_Exercise description_. Copy each line exactly, starting with the one that contains "purple ellipse: moved" and stopping after the last line of the material below, with nothing else.

_Information supplied_.

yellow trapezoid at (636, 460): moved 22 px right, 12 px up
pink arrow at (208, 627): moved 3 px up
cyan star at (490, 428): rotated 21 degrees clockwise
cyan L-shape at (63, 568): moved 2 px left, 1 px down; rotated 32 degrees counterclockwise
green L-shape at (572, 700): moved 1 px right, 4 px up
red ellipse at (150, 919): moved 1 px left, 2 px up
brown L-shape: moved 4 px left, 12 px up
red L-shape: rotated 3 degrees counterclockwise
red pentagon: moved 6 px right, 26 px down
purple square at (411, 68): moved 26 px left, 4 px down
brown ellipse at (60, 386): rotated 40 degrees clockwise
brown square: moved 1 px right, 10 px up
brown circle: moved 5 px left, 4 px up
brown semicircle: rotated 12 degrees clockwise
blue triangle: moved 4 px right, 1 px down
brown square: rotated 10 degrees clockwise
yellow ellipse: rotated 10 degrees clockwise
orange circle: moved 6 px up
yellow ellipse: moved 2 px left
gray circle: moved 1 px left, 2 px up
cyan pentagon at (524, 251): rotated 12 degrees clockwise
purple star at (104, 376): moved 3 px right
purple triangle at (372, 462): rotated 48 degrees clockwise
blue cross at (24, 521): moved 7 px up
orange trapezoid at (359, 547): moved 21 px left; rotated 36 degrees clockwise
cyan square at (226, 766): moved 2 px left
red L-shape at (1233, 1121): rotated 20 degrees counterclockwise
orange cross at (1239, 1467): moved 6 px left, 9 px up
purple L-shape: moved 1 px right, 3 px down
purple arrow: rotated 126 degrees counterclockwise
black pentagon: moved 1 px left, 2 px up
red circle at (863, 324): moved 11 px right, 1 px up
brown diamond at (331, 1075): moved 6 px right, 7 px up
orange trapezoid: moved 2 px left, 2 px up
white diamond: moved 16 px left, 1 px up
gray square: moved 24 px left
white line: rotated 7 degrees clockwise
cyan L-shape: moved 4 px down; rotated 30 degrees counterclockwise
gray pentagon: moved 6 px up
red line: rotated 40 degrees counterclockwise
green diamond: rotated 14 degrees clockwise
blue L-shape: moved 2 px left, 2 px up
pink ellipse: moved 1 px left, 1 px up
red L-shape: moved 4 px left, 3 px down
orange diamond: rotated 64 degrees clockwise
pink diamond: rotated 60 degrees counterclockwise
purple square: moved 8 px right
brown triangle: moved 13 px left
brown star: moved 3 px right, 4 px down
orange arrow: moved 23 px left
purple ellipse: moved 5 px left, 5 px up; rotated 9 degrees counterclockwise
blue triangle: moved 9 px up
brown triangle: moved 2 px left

_Exercise output_.
purple ellipse: moved 5 px left, 5 px up; rotated 9 degrees counterclockwise
blue triangle: moved 9 px up
brown triangle: moved 2 px left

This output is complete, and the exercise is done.